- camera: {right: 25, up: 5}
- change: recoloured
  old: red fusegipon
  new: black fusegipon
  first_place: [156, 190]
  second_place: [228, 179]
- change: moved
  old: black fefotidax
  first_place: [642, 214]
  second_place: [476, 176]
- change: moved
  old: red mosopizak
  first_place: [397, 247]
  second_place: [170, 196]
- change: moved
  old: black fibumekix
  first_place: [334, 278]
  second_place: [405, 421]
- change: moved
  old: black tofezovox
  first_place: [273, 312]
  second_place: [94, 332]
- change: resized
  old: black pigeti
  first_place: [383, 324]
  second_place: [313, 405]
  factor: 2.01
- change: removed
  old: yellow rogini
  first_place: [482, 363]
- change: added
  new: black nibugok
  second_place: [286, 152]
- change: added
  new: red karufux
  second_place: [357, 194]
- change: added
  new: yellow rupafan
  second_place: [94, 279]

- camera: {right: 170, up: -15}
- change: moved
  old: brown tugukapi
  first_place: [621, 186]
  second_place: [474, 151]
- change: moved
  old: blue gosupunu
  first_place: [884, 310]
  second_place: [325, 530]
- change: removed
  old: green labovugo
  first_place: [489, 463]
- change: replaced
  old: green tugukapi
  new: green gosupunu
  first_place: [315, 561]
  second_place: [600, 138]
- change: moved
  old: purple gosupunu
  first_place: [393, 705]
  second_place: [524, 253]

┄┄┄┄┄┄

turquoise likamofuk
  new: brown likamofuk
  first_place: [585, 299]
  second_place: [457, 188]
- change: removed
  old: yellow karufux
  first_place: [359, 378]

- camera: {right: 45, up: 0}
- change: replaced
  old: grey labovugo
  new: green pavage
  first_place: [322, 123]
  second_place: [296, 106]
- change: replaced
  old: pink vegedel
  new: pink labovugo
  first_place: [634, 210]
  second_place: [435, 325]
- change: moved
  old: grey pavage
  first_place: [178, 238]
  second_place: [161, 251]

┄┄┄┄┄┄

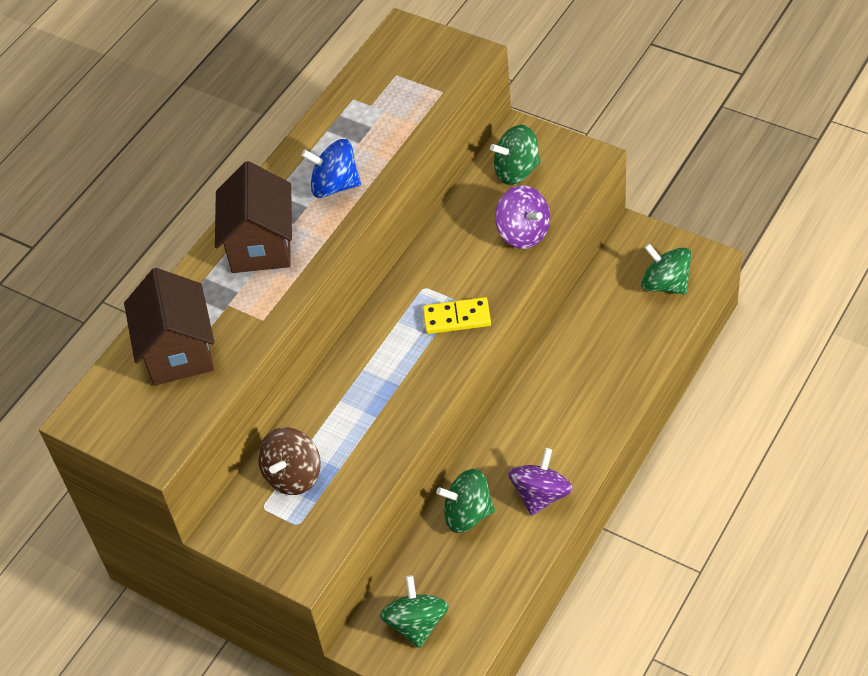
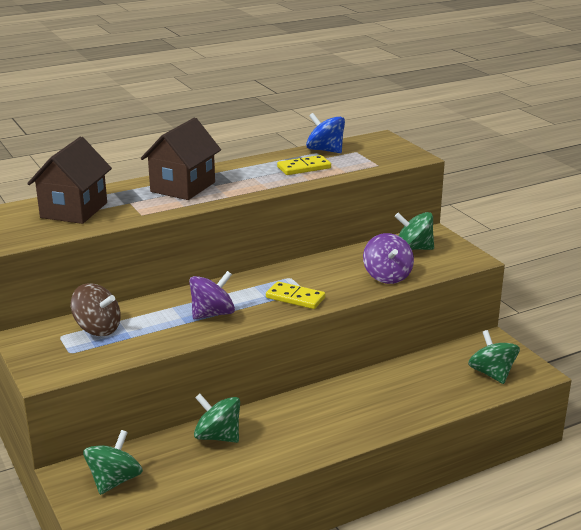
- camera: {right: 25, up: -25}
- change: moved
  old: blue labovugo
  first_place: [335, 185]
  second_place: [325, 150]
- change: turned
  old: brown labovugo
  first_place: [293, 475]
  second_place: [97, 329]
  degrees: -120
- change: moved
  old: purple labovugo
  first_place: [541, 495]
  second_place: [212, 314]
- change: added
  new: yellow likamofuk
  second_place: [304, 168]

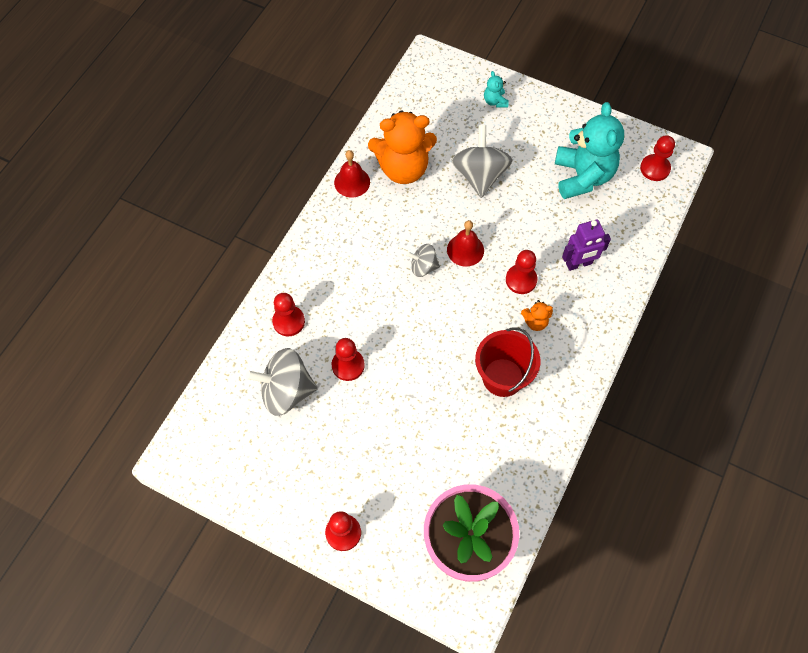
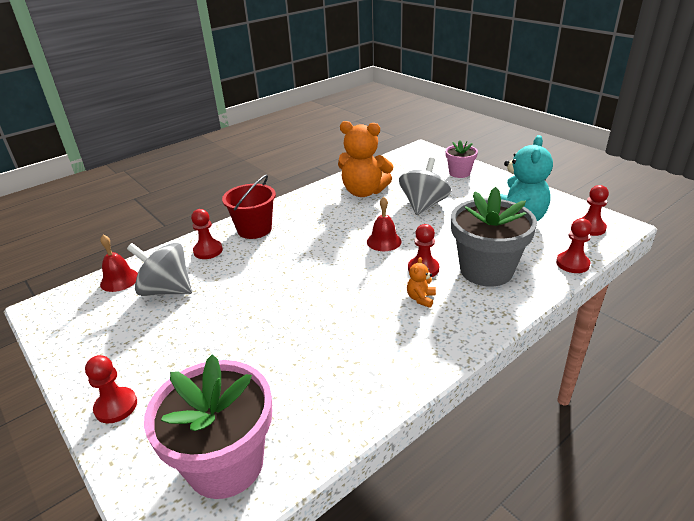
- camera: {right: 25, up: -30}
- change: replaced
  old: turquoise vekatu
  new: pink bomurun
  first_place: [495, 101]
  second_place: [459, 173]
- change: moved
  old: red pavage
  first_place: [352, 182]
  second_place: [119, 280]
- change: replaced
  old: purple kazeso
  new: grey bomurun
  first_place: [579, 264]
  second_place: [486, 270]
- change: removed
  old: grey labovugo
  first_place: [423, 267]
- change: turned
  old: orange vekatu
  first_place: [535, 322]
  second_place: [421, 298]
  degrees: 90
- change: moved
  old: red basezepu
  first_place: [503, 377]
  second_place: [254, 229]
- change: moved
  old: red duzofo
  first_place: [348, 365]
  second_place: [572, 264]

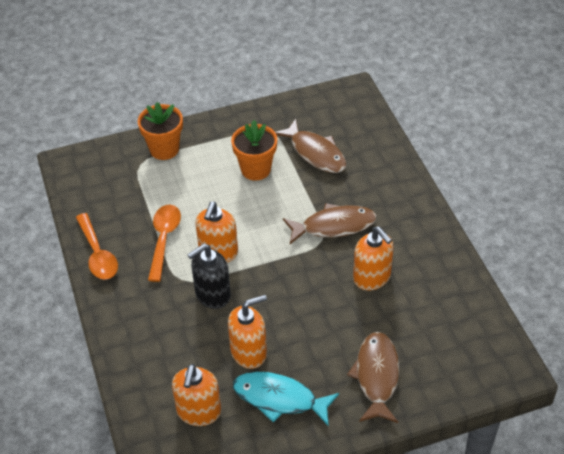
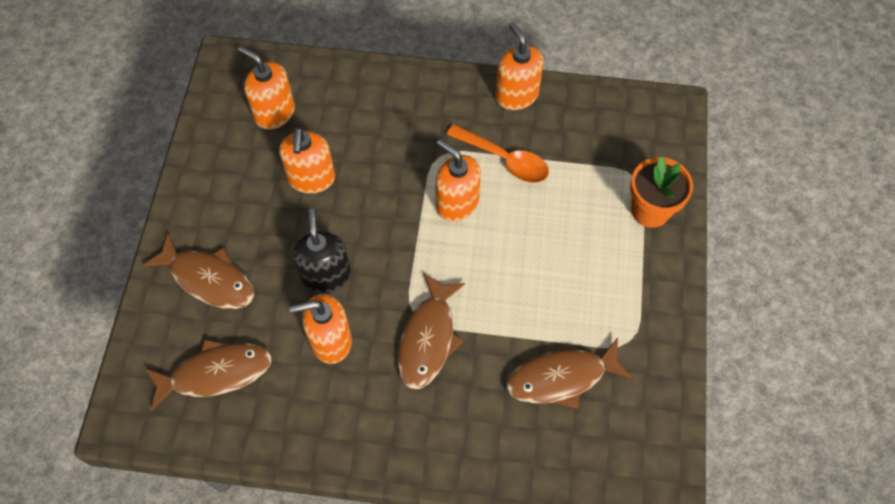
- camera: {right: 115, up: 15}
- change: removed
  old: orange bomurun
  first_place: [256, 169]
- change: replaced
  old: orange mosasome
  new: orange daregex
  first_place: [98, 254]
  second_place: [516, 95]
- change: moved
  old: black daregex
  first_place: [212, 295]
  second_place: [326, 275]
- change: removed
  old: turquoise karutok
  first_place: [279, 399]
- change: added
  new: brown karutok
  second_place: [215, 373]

┄┄┄┄┄┄

PROBLEM STATEMENT: Check each line in the records above for the word "fusegipon". Return those that have it.

RESULT OF THIS EXERCISE:
  old: red fusegipon
  new: black fusegipon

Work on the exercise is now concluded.